> _REQUIREMENT_
Across all the records below, count the lines that hold "diode". State only that figure.

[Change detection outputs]
===============
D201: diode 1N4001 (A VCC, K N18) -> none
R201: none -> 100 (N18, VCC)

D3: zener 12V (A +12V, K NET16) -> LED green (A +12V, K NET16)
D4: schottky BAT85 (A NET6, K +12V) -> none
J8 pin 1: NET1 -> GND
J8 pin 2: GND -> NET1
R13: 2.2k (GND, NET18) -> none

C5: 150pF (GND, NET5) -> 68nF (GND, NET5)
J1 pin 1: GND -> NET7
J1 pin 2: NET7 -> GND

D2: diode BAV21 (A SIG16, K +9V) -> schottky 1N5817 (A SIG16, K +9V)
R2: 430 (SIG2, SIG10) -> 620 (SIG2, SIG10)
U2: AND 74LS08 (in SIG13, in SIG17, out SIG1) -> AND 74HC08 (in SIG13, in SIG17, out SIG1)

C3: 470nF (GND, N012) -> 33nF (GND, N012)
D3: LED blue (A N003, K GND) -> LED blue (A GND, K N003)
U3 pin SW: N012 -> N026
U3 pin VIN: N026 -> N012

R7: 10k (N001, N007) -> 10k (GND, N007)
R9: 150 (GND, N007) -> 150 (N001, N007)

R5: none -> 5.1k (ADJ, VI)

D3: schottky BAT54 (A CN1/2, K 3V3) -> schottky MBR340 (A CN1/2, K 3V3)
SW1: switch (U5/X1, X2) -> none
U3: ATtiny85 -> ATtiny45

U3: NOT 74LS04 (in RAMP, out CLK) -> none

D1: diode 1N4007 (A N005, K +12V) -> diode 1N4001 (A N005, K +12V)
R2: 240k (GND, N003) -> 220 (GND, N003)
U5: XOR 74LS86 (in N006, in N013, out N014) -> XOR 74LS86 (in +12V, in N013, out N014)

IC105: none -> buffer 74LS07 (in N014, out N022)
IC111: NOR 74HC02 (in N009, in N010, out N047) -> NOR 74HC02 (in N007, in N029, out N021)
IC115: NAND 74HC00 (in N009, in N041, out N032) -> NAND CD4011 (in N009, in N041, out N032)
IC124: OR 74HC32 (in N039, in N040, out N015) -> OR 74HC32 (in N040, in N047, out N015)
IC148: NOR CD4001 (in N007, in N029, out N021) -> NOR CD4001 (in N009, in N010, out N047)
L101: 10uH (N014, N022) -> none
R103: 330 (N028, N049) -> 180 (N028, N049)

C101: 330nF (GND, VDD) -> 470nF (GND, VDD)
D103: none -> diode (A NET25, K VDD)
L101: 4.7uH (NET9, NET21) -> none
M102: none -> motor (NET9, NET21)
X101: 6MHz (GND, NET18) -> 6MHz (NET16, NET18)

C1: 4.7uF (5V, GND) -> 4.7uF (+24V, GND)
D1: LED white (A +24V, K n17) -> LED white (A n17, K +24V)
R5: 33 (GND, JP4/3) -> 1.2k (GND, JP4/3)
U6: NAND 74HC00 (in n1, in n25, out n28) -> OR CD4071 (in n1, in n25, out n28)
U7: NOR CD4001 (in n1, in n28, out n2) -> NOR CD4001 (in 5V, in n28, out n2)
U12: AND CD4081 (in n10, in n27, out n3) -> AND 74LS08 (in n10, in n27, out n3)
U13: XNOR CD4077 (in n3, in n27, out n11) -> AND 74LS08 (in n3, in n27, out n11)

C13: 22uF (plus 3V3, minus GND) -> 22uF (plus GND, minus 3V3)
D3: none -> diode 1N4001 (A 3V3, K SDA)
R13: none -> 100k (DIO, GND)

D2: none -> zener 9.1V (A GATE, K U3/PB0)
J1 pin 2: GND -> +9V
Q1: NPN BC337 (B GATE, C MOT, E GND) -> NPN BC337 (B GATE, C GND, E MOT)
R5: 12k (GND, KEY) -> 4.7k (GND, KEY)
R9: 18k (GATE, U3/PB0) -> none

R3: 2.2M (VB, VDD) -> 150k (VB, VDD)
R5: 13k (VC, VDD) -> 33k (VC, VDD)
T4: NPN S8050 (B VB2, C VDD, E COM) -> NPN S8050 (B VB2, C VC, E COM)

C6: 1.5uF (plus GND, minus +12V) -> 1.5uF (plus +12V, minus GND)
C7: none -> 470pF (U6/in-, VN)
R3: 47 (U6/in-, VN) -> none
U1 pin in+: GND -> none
===============
> _FINISHED EXERCISE_
5